** Opening SUPPLIED ENTRIES block **

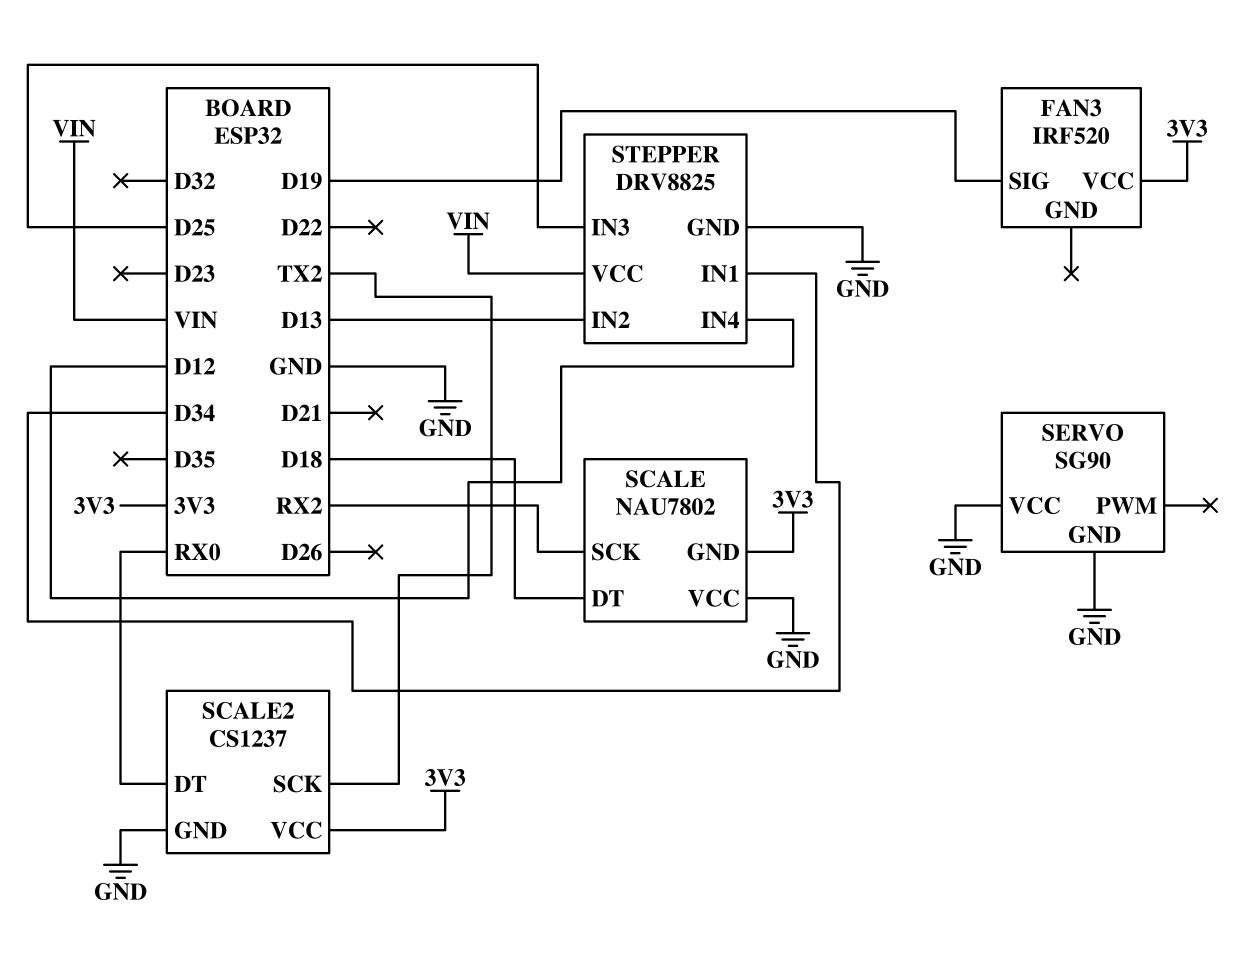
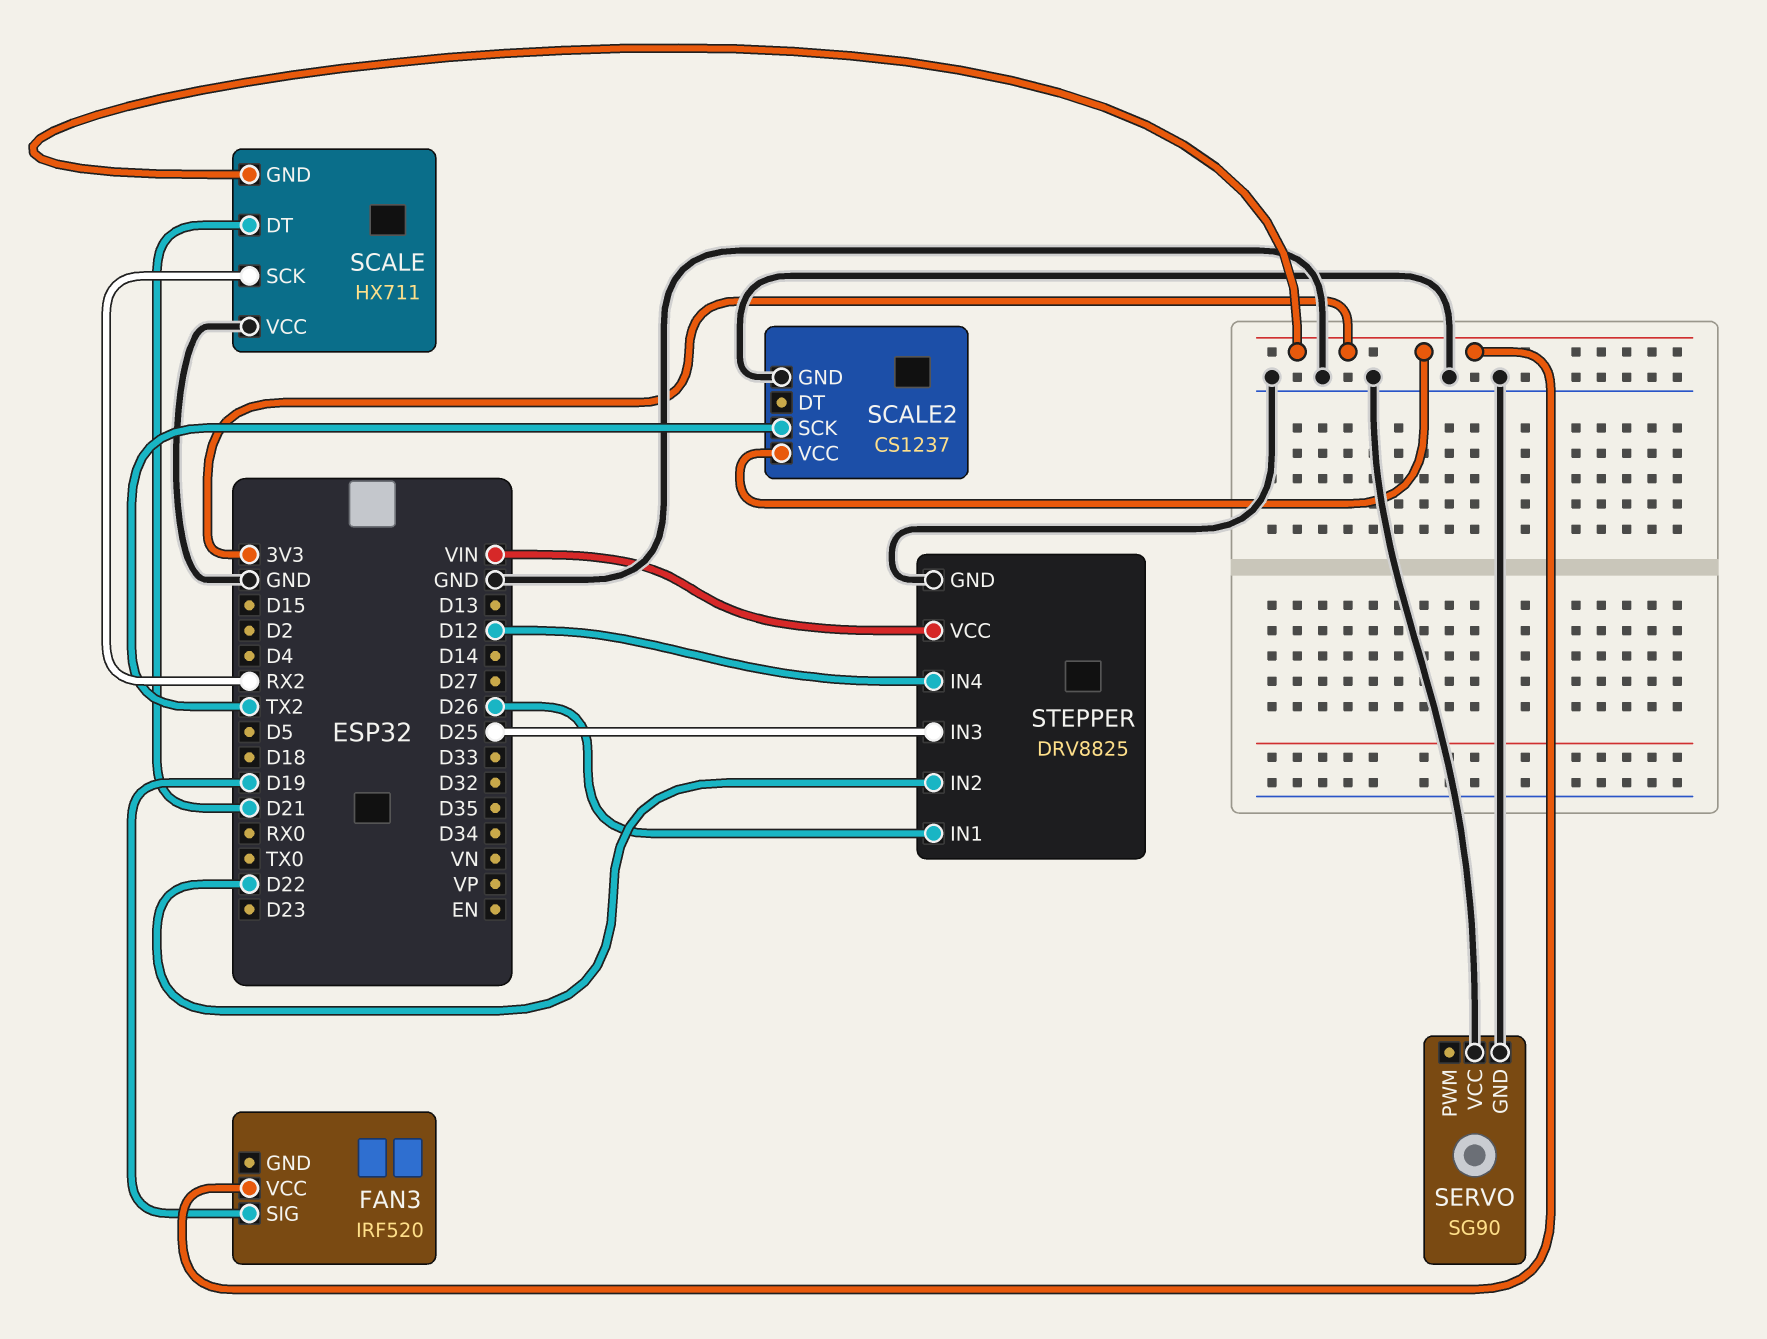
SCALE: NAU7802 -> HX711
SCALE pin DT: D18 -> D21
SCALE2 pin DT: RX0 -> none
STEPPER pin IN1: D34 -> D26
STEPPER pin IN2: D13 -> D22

** Closing SUPPLIED ENTRIES block **

-- WHAT YOU WILL DO --
In your copy of the entries above, leave out the pictures and keep every word exact.

-- OUTPUT FOR THIS TASK --
SCALE: NAU7802 -> HX711
SCALE pin DT: D18 -> D21
SCALE2 pin DT: RX0 -> none
STEPPER pin IN1: D34 -> D26
STEPPER pin IN2: D13 -> D22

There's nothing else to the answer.